THE TASK >> The answer should hold only the lines from the one containing "cyan round brick F4 level 2 -> none" through the one containing "none -> black tile E7:E8 level 3" in the entries below, copied exactly, without pictures.

PROVIDED MATERIAL >>
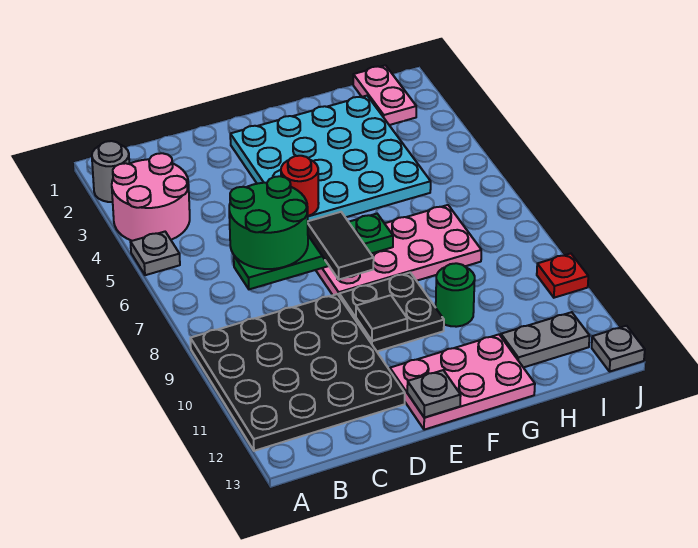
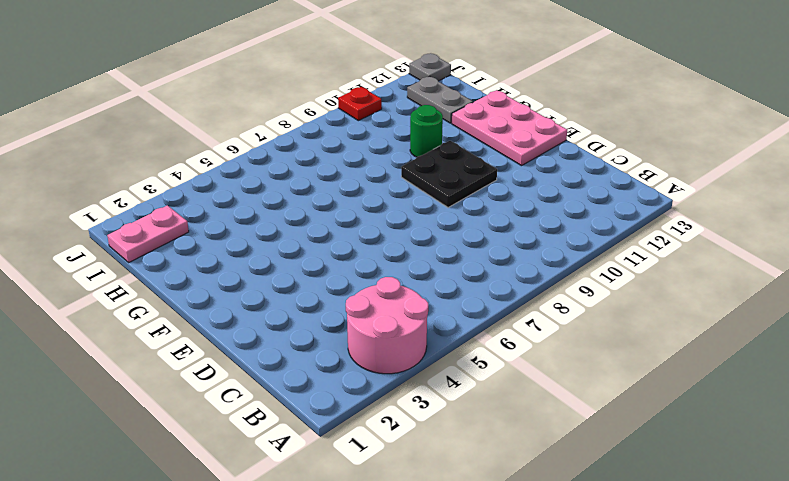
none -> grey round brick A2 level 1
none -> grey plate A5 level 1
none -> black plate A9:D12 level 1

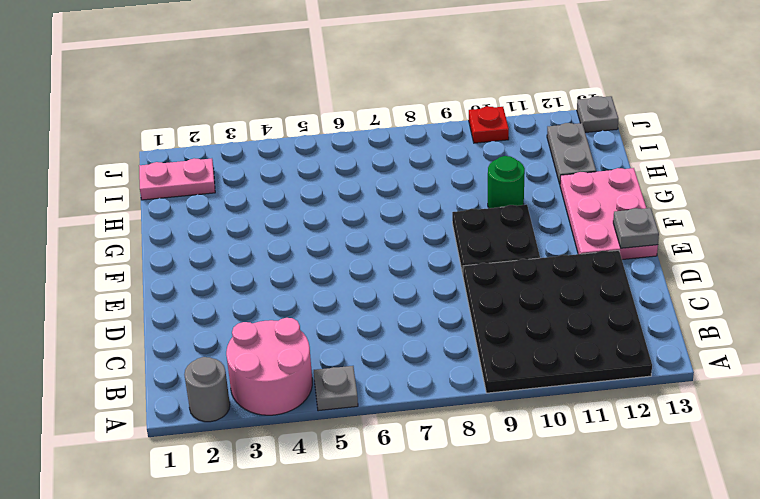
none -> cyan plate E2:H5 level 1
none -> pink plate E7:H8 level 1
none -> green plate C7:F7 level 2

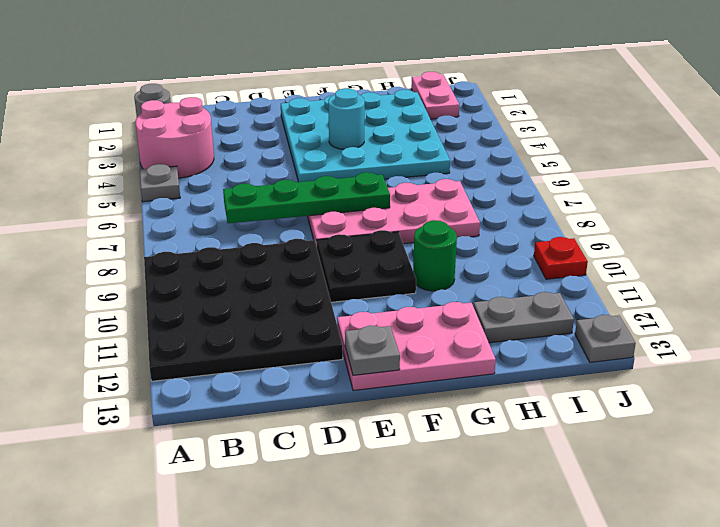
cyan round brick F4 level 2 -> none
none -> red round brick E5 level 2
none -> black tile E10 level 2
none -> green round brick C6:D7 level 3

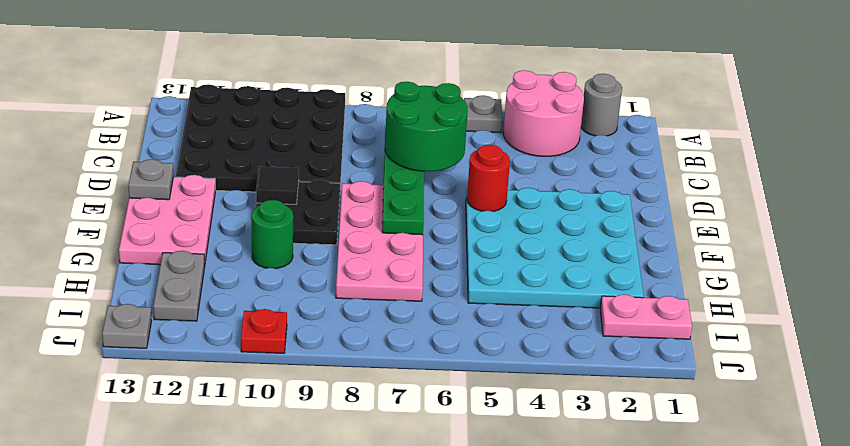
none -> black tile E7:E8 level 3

* * *

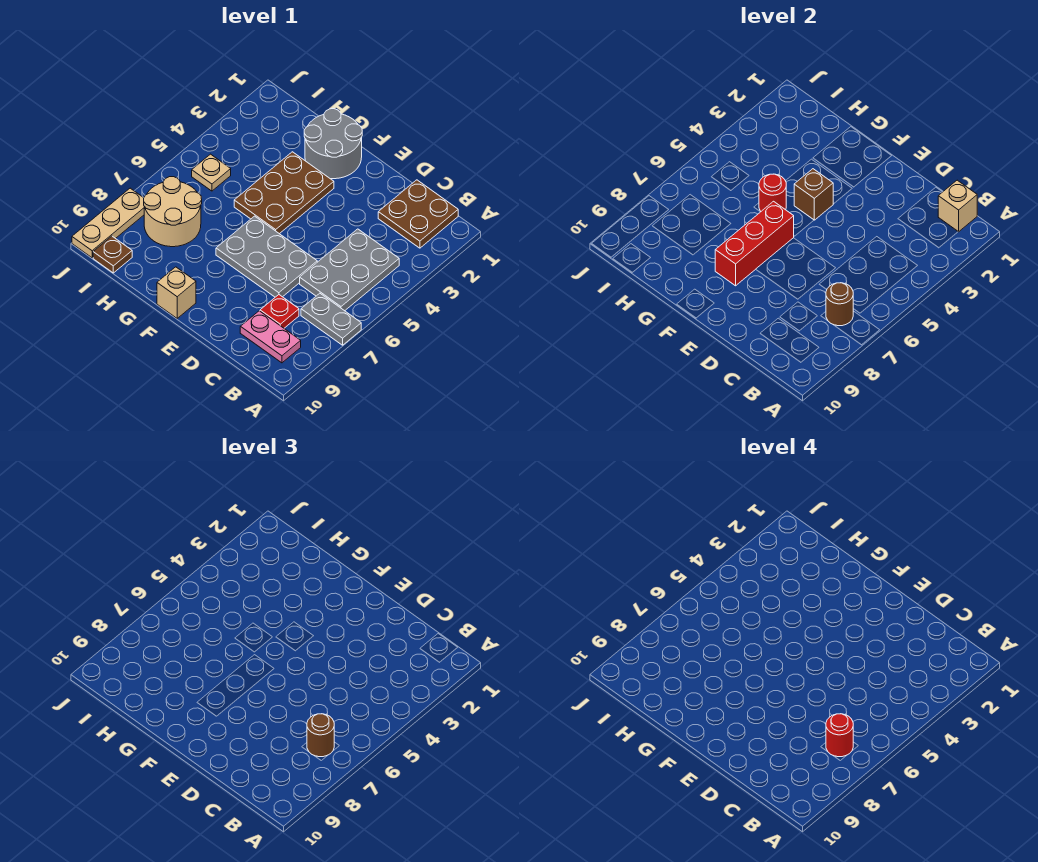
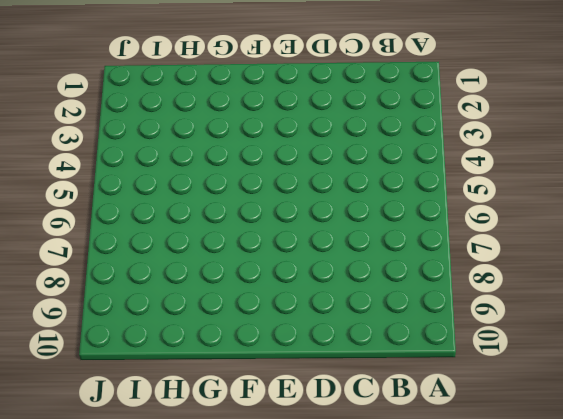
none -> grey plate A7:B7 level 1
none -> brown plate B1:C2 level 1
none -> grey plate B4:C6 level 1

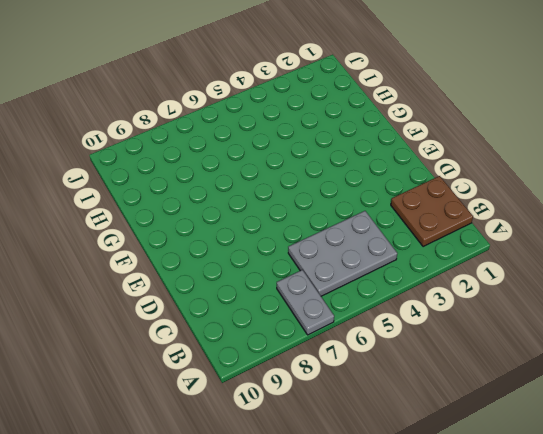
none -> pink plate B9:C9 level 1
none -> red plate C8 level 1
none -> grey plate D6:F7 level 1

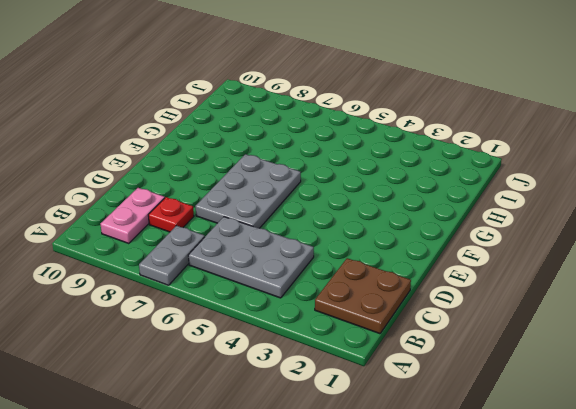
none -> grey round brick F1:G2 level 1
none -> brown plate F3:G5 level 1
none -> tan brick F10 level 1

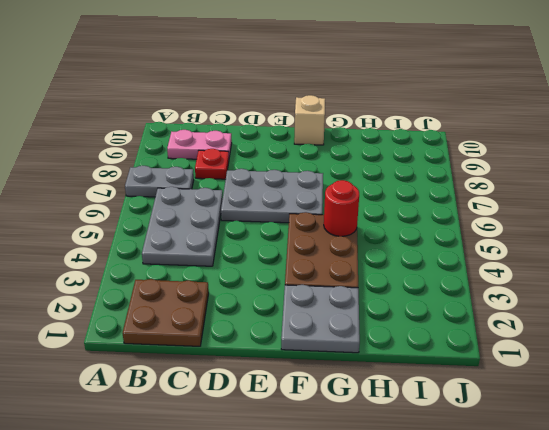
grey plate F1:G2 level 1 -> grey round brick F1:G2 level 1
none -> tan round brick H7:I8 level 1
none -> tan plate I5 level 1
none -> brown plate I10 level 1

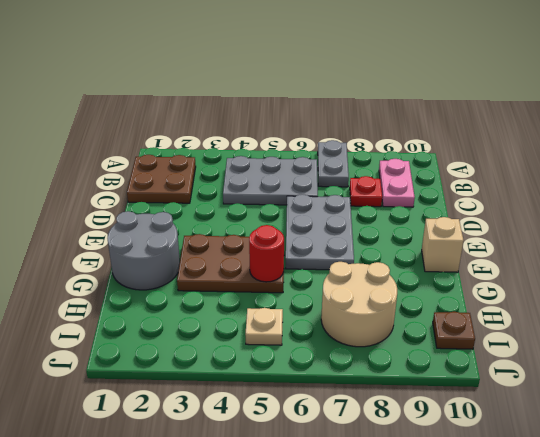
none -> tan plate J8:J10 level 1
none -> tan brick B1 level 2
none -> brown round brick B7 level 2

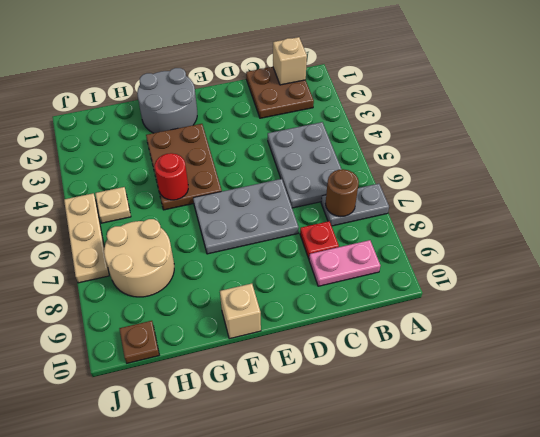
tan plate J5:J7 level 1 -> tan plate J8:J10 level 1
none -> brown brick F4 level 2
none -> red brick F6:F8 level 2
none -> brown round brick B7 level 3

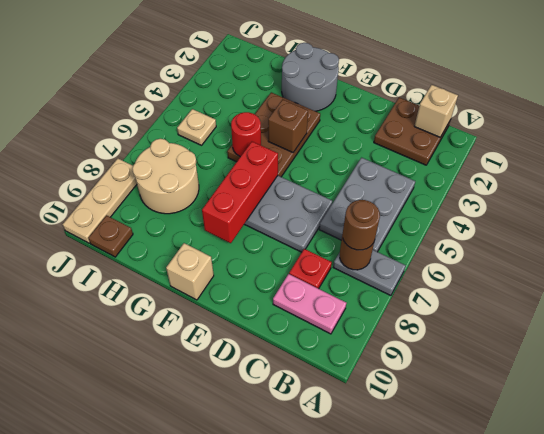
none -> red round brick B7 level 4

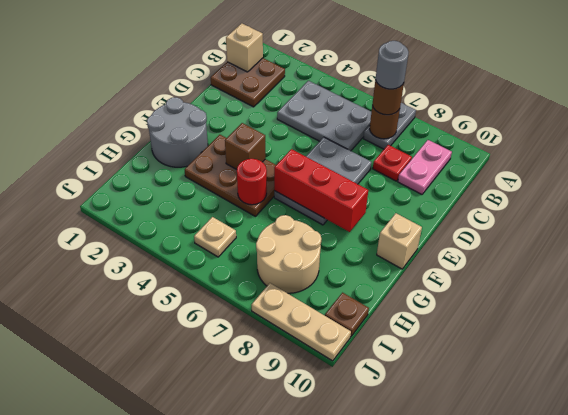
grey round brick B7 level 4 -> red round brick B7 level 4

ANSWER TO THE EXERCISE >>
cyan round brick F4 level 2 -> none
none -> red round brick E5 level 2
none -> black tile E10 level 2
none -> green round brick C6:D7 level 3

none -> black tile E7:E8 level 3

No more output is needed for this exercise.